Below is a listing; reproduce exactly its lines from the one containing "red strawberry [360,255,421,309] -> none" to its last line, both ends kept, and no other lines.
┄┄┄┄┄┄┄┄┄┄
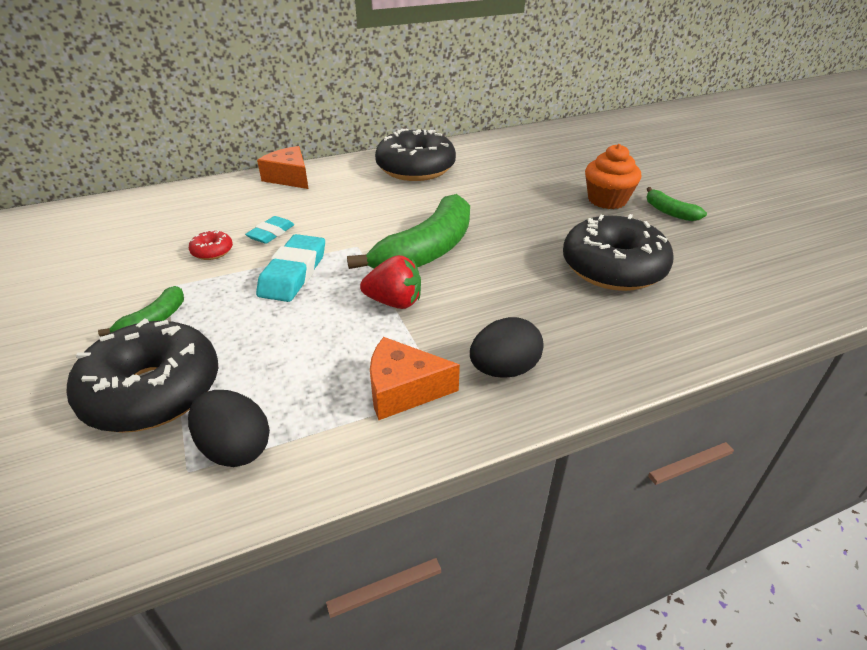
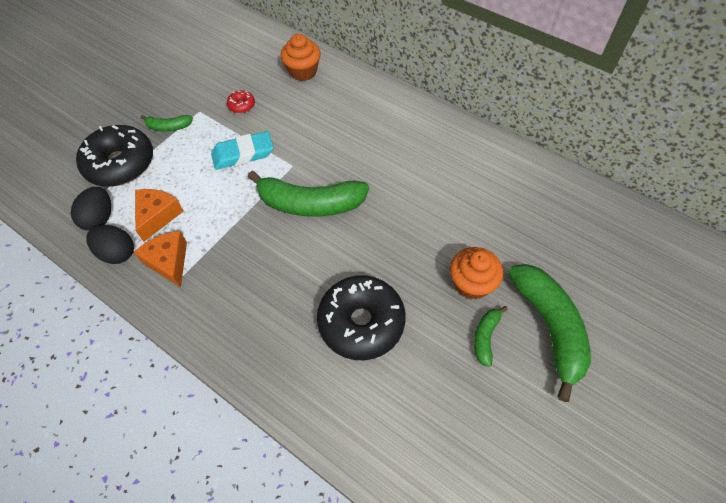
camera: 60 degrees right, 20 degrees up
turquoise eraser [245,216,294,244] -> none
orange cheese [257,146,308,189] -> orange cheese moved to [135,189,184,242]
red strawberry [360,255,421,309] -> none
black donut [375,129,456,181] -> none
black egg [470,317,544,378] -> black egg moved to [86,225,134,264]
none -> orange cupcake [280,34,321,81]
none -> green banana [508,264,591,402]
┄┄┄┄┄┄┄┄┄┄
Output for this task:
red strawberry [360,255,421,309] -> none
black donut [375,129,456,181] -> none
black egg [470,317,544,378] -> black egg moved to [86,225,134,264]
none -> orange cupcake [280,34,321,81]
none -> green banana [508,264,591,402]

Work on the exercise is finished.